In the records that follow, find each line with "orange" and pull it out.

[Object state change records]
-=-=-=-=-

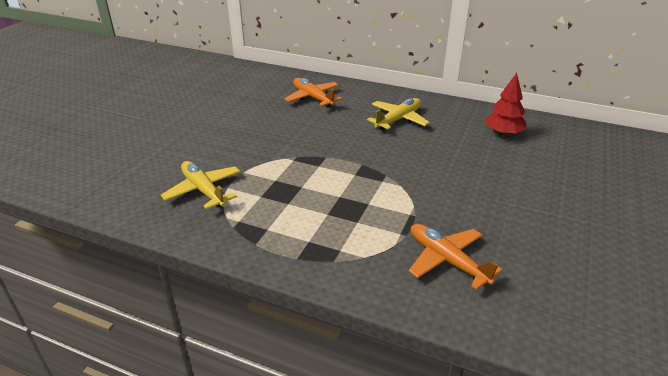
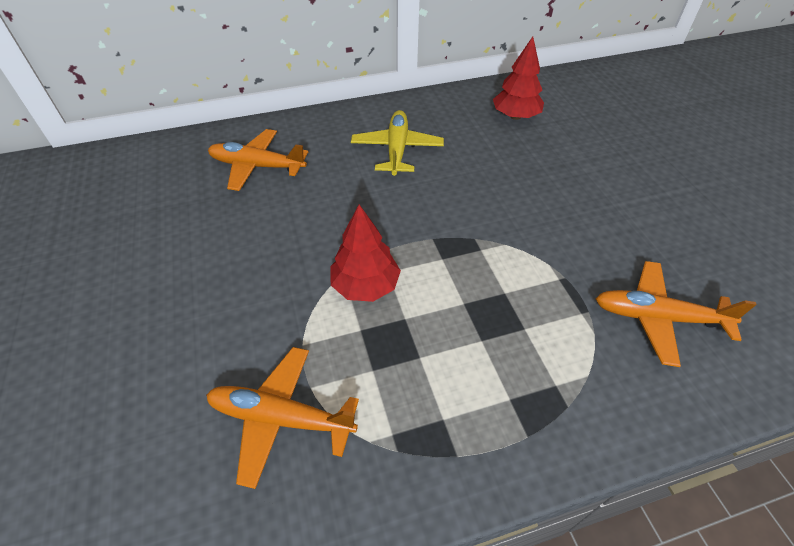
camera: 40 degrees left, 15 degrees up
(203, 190) = (281, 418): yellow plane -> orange plane
(300, 166) = (365, 286): none -> red tree

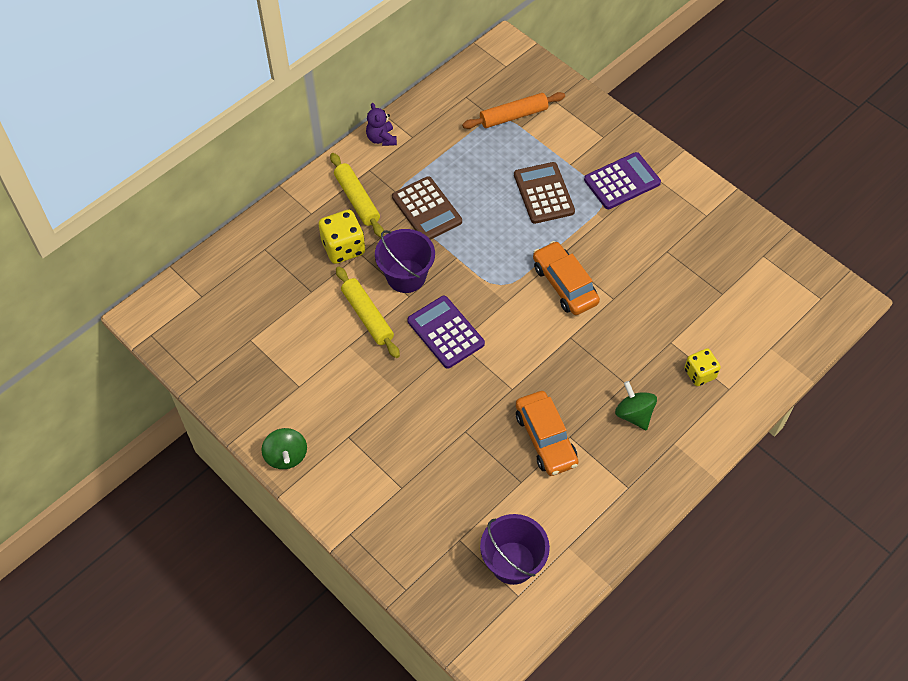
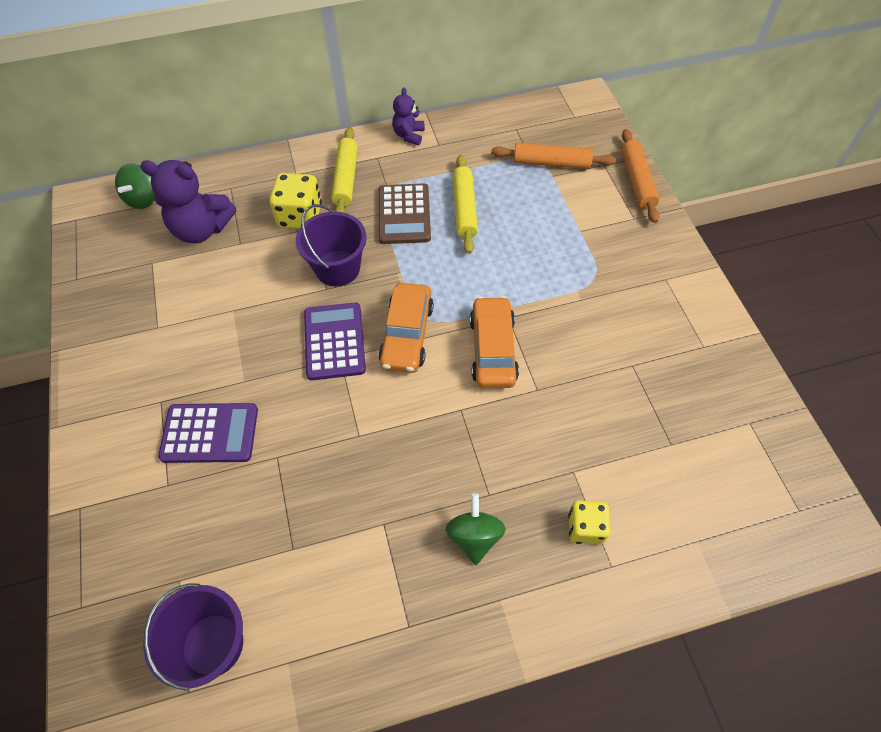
camera: 30 degrees right, 0 degrees up
(269, 294) = (201, 229): none -> purple teddy bear
(286, 456) = (89, 391): green spinning top -> green spinning top (143, 199)
(367, 316) = (272, 290): yellow rolling pin -> yellow rolling pin (464, 209)
(543, 193) = (533, 247): brown calculator -> none
(545, 438) = (355, 512): orange car -> orange car (407, 335)
(588, 104) = (637, 181): none -> orange rolling pin
(622, 181) = (626, 270): purple calculator -> purple calculator (210, 433)

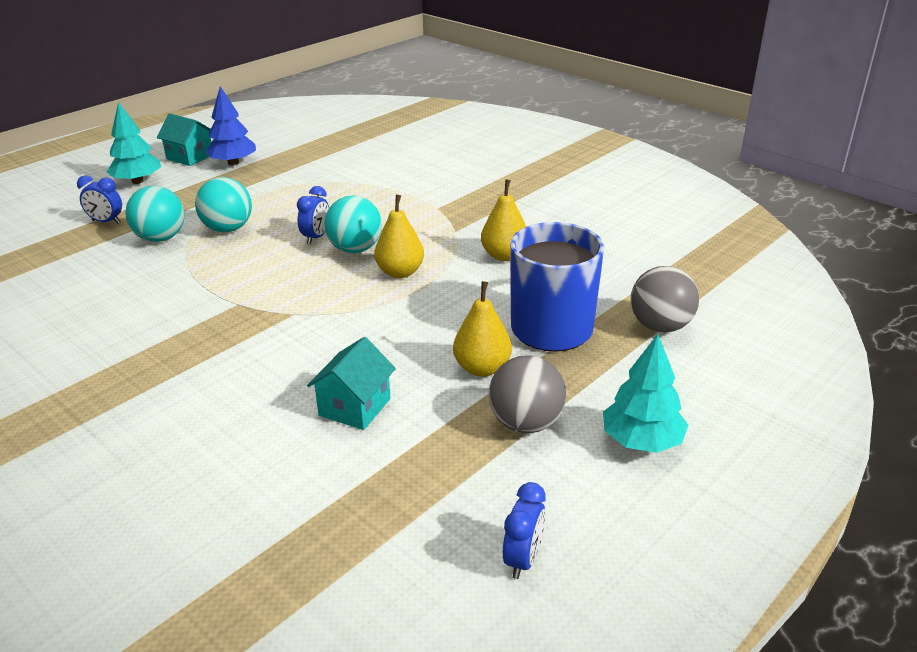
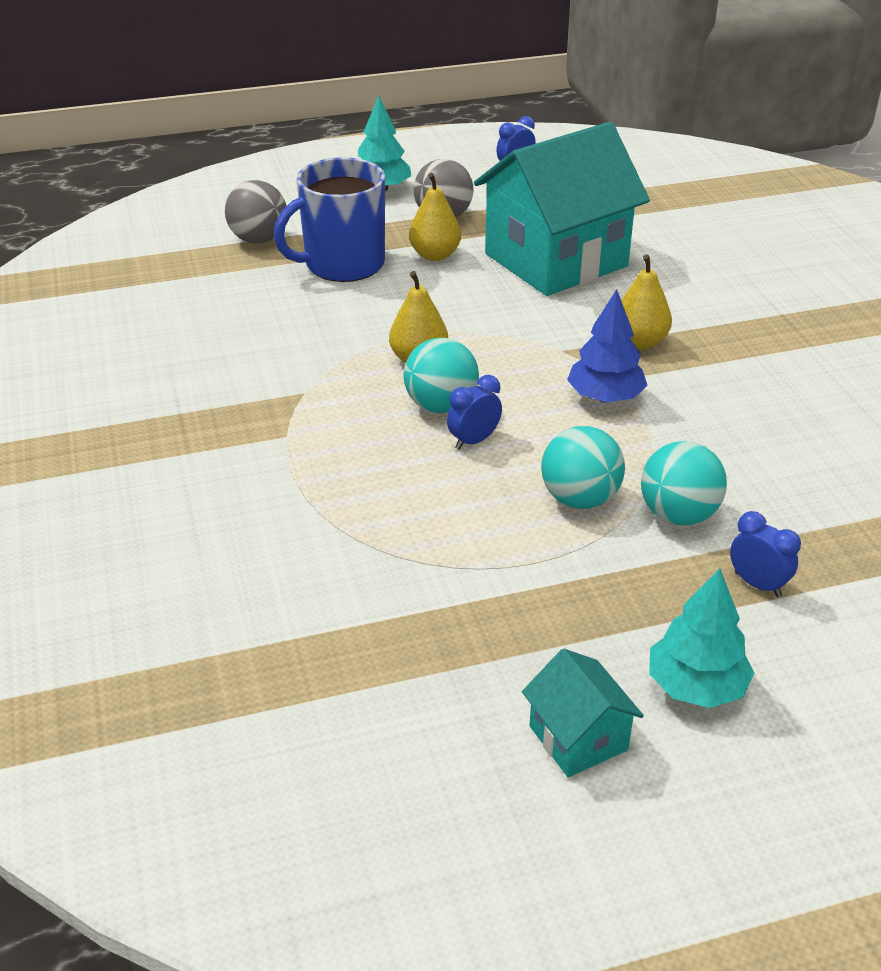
camera: 150 degrees left, 5 degrees up
(233, 163) = (504, 676): blue tree -> blue tree (605, 397)
(355, 407) = (555, 260): turquoise house -> turquoise house, size x2.28
(504, 255) = (293, 342): yellow pear -> yellow pear (639, 342)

-=-=-=-=-

**Task output**
(203, 190) = (281, 418): yellow plane -> orange plane
(545, 438) = (355, 512): orange car -> orange car (407, 335)
(588, 104) = (637, 181): none -> orange rolling pin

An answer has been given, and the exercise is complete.